Task directions:
Each line from the opening of the records that follow to the line with "IC3: XOR 74HC86" needs to be written out exactly. Add nothing.

Content revision data:
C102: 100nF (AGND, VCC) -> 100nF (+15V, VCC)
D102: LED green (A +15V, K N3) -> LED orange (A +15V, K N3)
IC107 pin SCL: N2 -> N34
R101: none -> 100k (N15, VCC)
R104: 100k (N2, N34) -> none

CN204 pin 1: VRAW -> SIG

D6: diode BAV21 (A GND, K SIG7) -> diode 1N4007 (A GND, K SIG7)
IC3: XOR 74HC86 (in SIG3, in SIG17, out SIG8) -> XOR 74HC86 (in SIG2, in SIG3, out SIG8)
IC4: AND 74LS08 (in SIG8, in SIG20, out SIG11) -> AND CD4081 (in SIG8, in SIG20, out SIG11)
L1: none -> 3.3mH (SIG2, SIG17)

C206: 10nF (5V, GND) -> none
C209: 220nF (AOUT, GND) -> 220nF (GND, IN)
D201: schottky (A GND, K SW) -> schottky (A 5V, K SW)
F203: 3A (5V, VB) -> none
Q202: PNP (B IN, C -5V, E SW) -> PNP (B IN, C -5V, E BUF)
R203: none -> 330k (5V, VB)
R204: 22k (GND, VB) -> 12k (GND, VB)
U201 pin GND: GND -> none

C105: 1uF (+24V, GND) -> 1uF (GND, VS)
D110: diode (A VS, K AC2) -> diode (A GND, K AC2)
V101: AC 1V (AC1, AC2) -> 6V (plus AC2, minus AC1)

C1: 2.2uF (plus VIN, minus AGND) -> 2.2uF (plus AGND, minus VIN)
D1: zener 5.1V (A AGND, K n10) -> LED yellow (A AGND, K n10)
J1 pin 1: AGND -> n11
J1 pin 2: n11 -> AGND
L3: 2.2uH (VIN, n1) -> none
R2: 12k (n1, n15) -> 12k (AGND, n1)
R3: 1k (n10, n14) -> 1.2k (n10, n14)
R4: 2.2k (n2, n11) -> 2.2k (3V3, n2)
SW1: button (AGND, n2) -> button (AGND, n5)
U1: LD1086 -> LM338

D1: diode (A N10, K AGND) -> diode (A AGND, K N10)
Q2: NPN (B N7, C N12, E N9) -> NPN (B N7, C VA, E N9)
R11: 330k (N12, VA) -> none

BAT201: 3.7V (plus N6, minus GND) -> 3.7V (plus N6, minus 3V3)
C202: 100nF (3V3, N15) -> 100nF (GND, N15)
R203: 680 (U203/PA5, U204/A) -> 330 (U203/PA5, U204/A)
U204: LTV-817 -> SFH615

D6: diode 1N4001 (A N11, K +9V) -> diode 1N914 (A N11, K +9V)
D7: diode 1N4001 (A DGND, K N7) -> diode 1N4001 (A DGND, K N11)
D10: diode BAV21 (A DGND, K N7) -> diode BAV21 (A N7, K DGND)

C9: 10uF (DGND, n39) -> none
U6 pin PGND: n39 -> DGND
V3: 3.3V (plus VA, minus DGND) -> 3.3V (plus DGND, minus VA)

Task answer:
C102: 100nF (AGND, VCC) -> 100nF (+15V, VCC)
D102: LED green (A +15V, K N3) -> LED orange (A +15V, K N3)
IC107 pin SCL: N2 -> N34
R101: none -> 100k (N15, VCC)
R104: 100k (N2, N34) -> none

CN204 pin 1: VRAW -> SIG

D6: diode BAV21 (A GND, K SIG7) -> diode 1N4007 (A GND, K SIG7)
IC3: XOR 74HC86 (in SIG3, in SIG17, out SIG8) -> XOR 74HC86 (in SIG2, in SIG3, out SIG8)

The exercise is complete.